▶ **TASK TO CARRY OUT**: Select all lines holding the word "orange" from the entries that follow.
....................
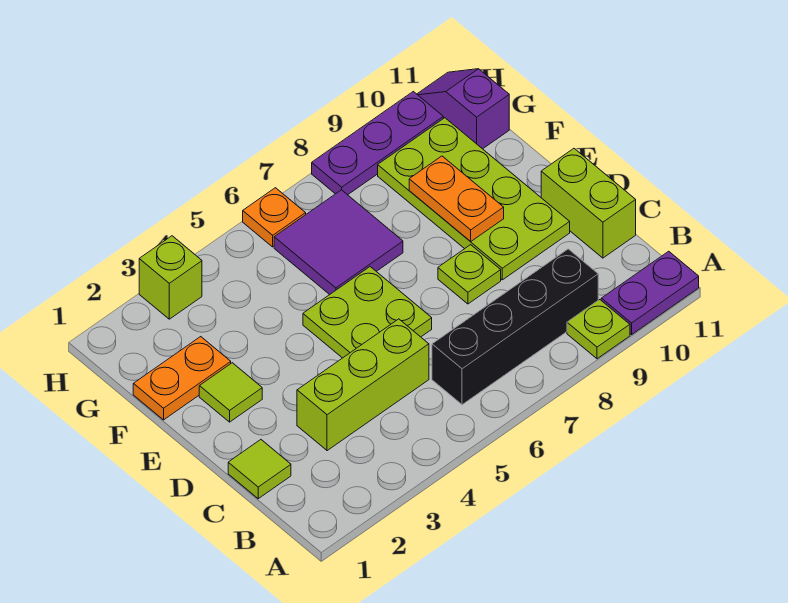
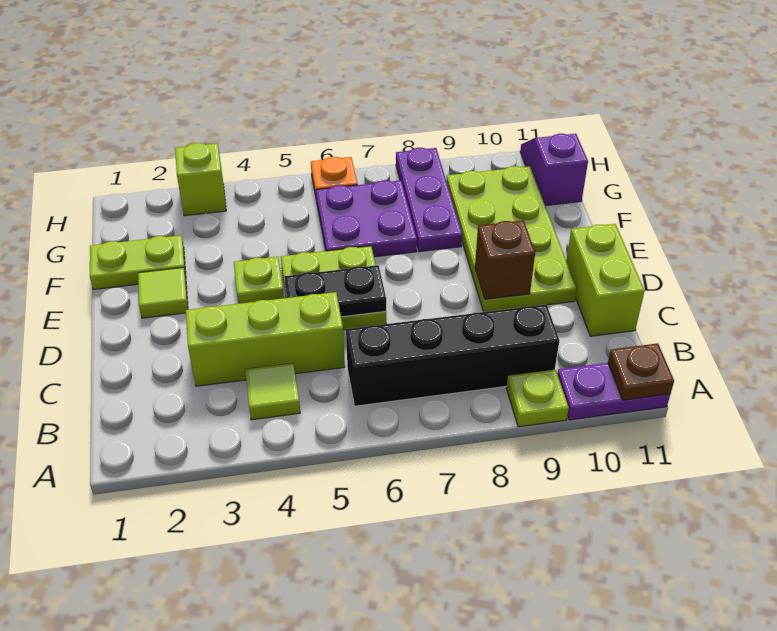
none -> brown plate A11 level 2
lime tile C1 level 1 -> lime tile B4 level 1
none -> black plate D5:D6 level 2
lime plate D8 level 1 -> lime plate E4 level 1
none -> brown brick D9 level 2
orange plate E9:F9 level 2 -> none
orange plate F1:F2 level 1 -> lime plate F1:F2 level 1
purple tile F6:G7 level 1 -> purple plate F6:G7 level 1
purple plate H8:H10 level 1 -> purple plate F8:H8 level 1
....................
▶ **YOUR RESPONSE**:
orange plate E9:F9 level 2 -> none
orange plate F1:F2 level 1 -> lime plate F1:F2 level 1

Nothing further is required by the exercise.